** START OF LISTING **

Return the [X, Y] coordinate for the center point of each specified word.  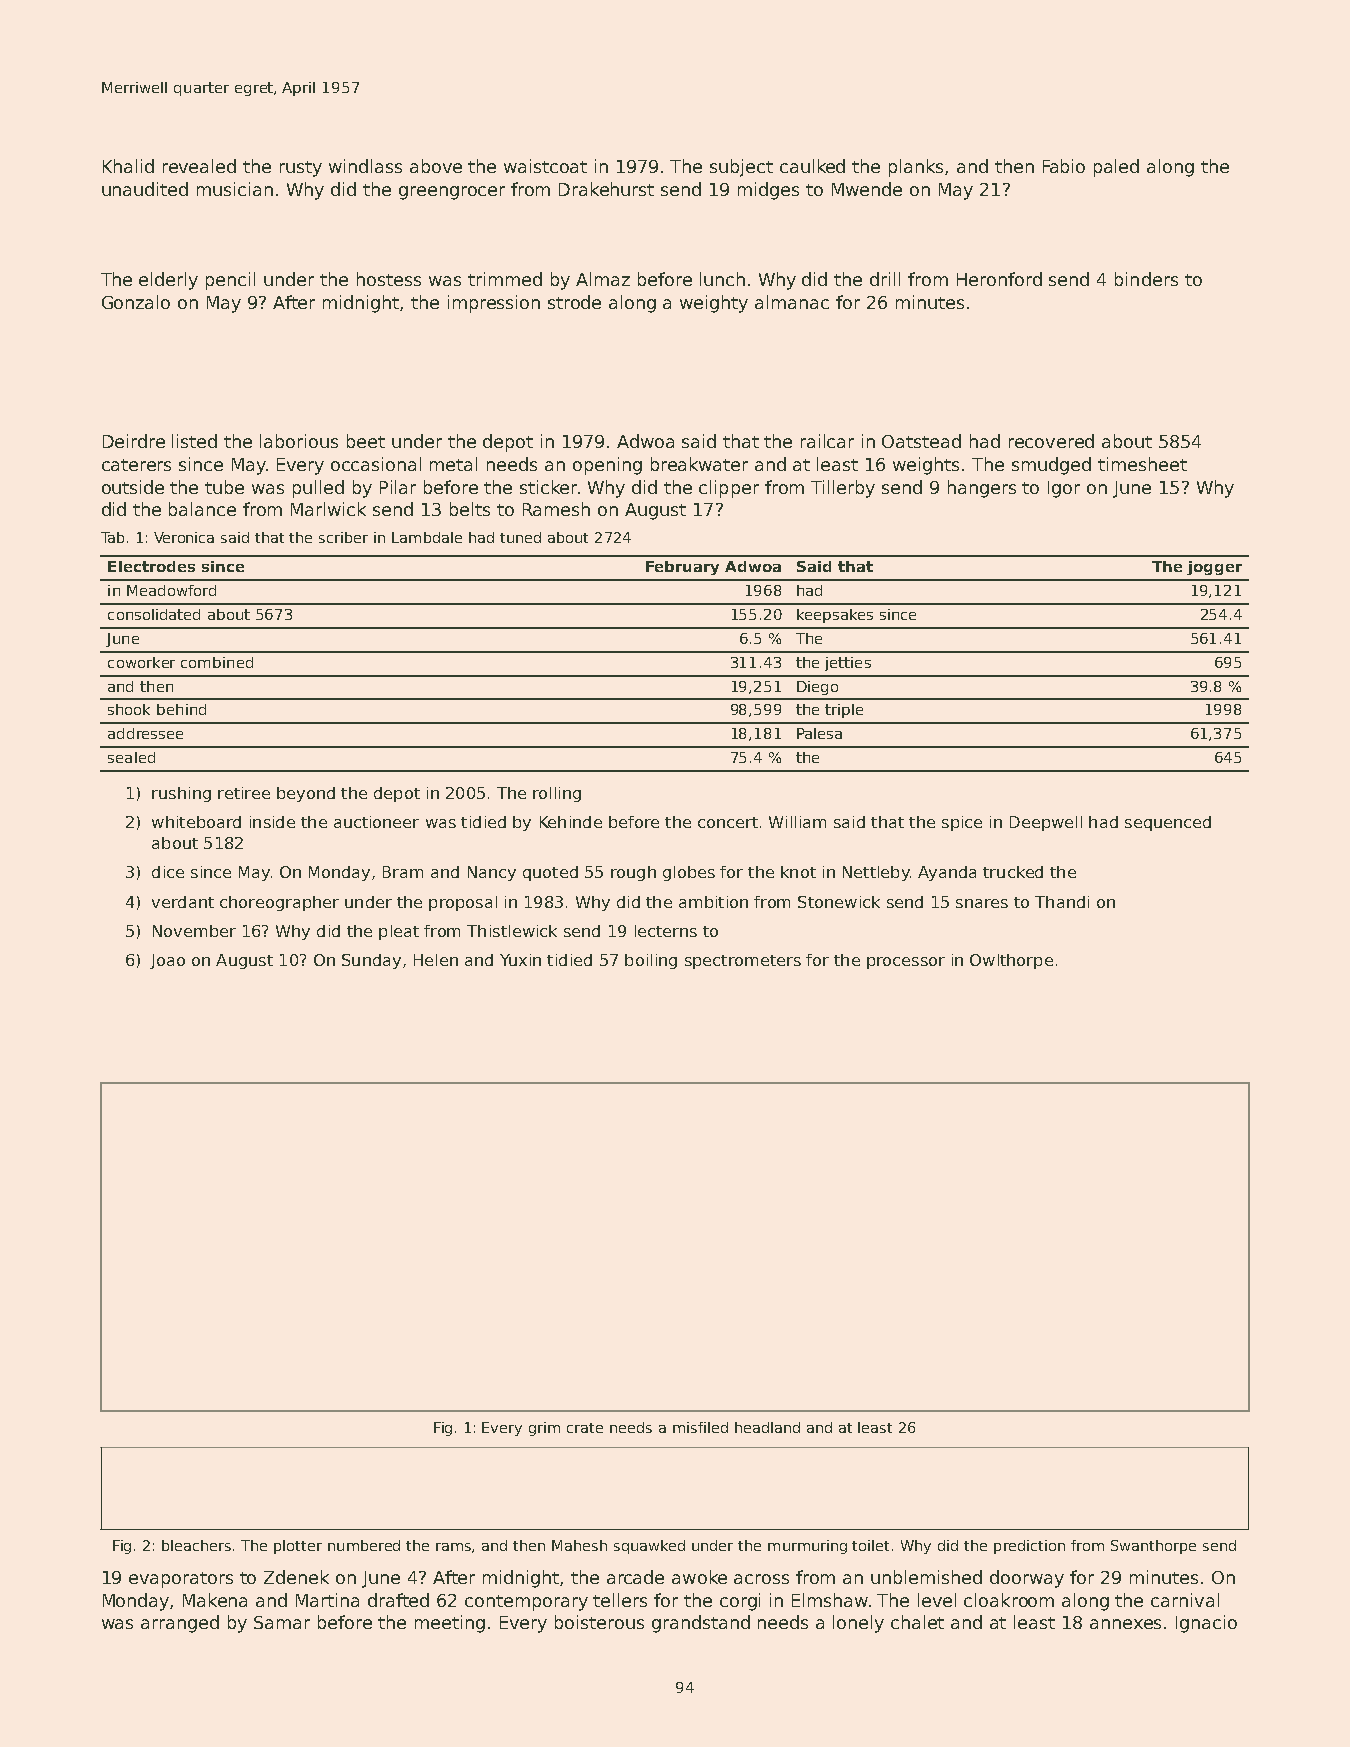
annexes [1125, 1624]
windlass [365, 166]
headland [767, 1427]
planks [916, 168]
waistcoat [545, 166]
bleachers [196, 1545]
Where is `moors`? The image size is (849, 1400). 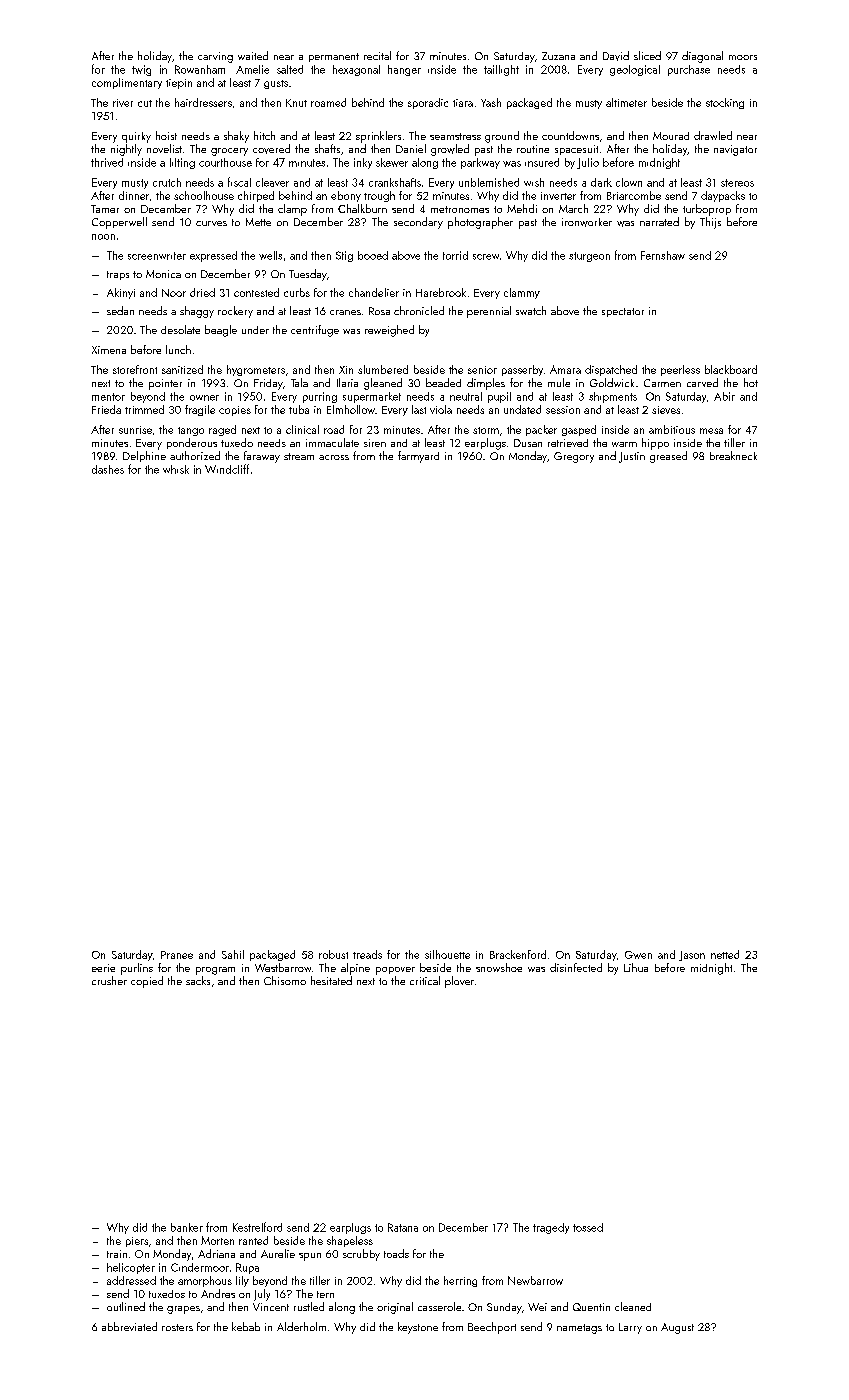 moors is located at coordinates (743, 57).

** END OF LISTING **

▸ THE REQUEST
Reproduce the records from the very first line down to and including the line that contains "bleachers [196, 1545]", and leave the pictures out of your answer.

▸ ANSWER TO THE PROBLEM
Return the [X, Y] coordinate for the center point of each specified word.  
annexes [1125, 1624]
windlass [365, 166]
headland [767, 1427]
planks [916, 168]
waistcoat [545, 166]
bleachers [196, 1545]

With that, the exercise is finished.